+++ Given records

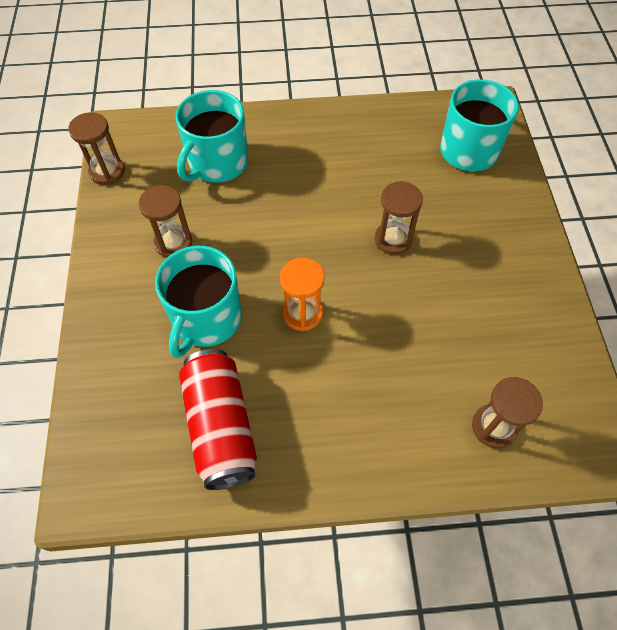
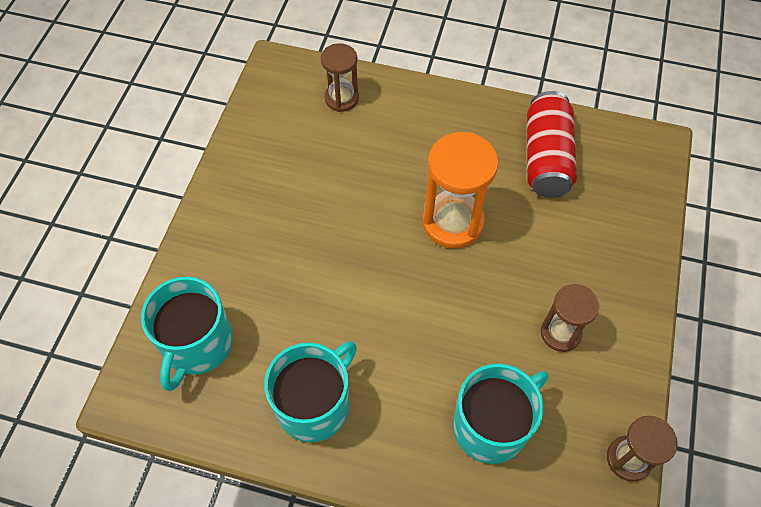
camera: 160 degrees left, 0 degrees up
turquoise mug [155,246,242,358] -> turquoise mug moved to [264,341,357,442]
orange hourglass [280,258,325,331] -> orange hourglass [422,132,499,248], size x1.63
brown hourglass [375,181,423,255] -> none

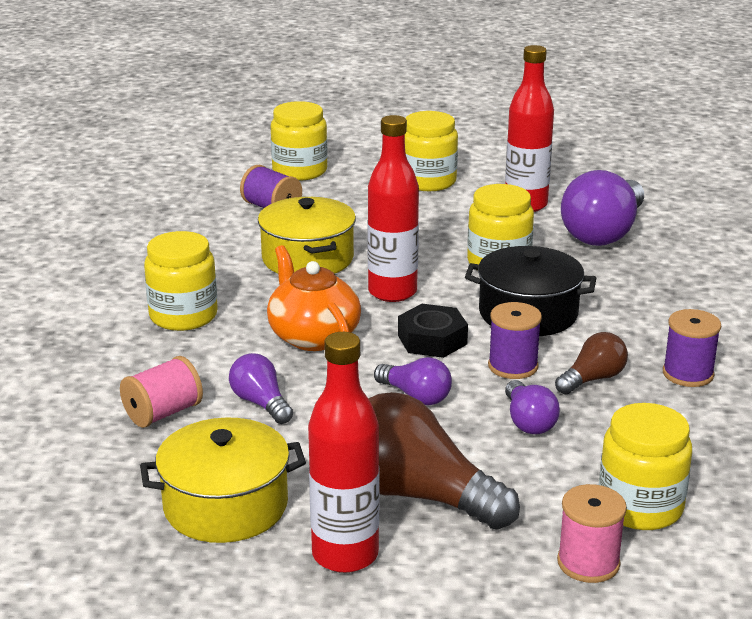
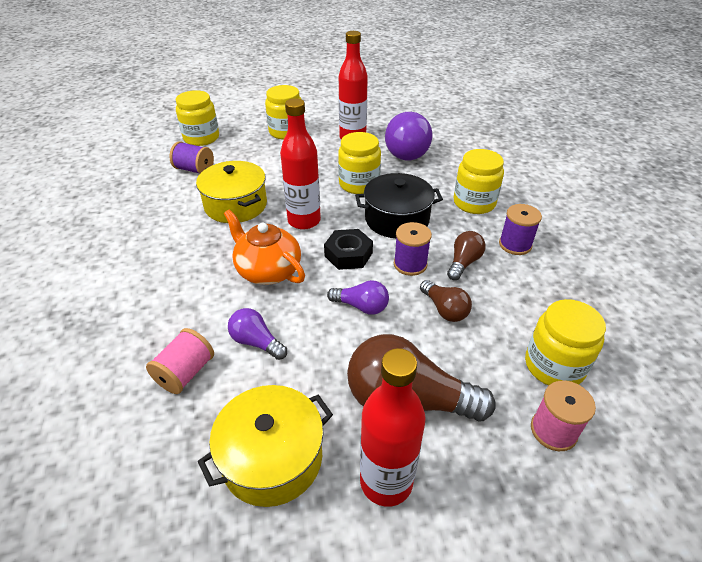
camera: 20 degrees left, 15 degrees up
yellow jar [144,231,218,331] -> yellow jar moved to [453,149,504,214]
purple light bulb [505,380,560,434] -> brown light bulb [420,280,472,322]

++++++

Across the preceding records, count the lines with the word "moved" in them and give that figure alone.

2